===== Data extract =====
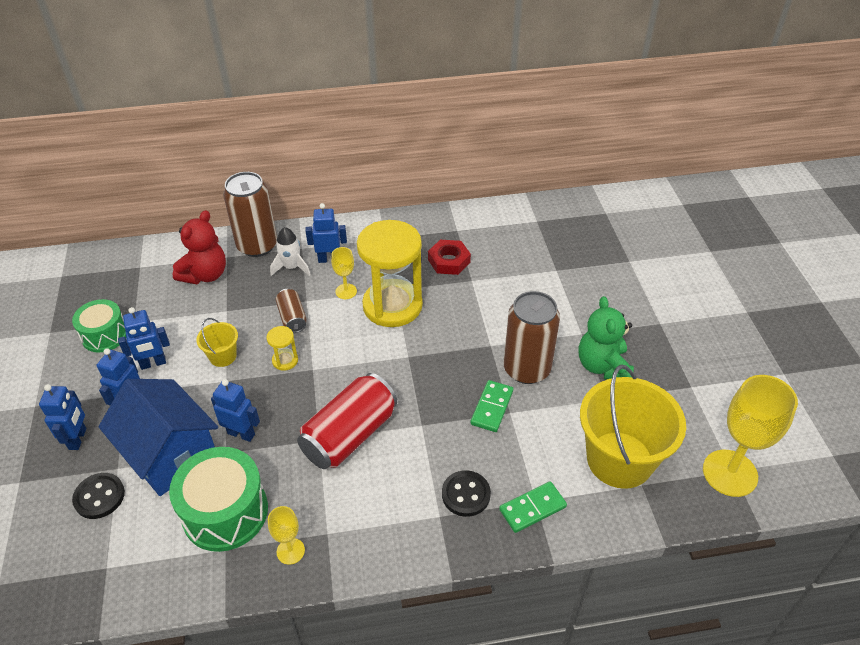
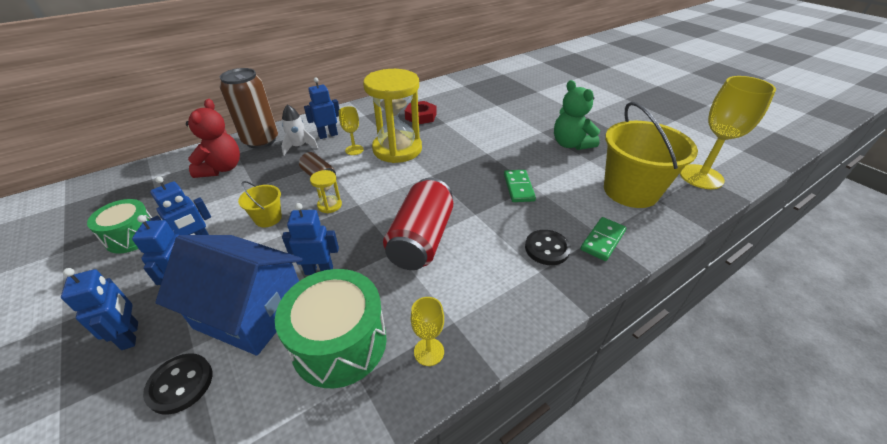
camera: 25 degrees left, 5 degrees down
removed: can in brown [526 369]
=====
===== Data extract =====
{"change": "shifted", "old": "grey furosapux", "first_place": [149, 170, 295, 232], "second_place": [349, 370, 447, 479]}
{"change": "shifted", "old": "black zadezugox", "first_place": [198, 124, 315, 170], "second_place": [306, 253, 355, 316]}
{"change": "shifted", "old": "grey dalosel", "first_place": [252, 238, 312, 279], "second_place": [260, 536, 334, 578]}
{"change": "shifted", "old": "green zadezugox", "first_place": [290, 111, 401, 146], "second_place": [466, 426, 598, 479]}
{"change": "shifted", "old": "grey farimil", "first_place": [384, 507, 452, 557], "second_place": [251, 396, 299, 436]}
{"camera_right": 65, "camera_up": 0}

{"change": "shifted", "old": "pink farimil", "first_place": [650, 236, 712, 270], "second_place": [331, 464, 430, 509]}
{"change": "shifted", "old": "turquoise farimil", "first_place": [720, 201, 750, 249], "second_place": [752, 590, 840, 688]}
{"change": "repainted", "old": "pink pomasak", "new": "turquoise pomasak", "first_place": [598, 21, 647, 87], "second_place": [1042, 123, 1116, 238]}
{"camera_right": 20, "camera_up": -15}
=====
> What this task involves
Take every line in the preceding listing that contains "zadezugox" and copy it.

> Reply
{"change": "shifted", "old": "black zadezugox", "first_place": [198, 124, 315, 170], "second_place": [306, 253, 355, 316]}
{"change": "shifted", "old": "green zadezugox", "first_place": [290, 111, 401, 146], "second_place": [466, 426, 598, 479]}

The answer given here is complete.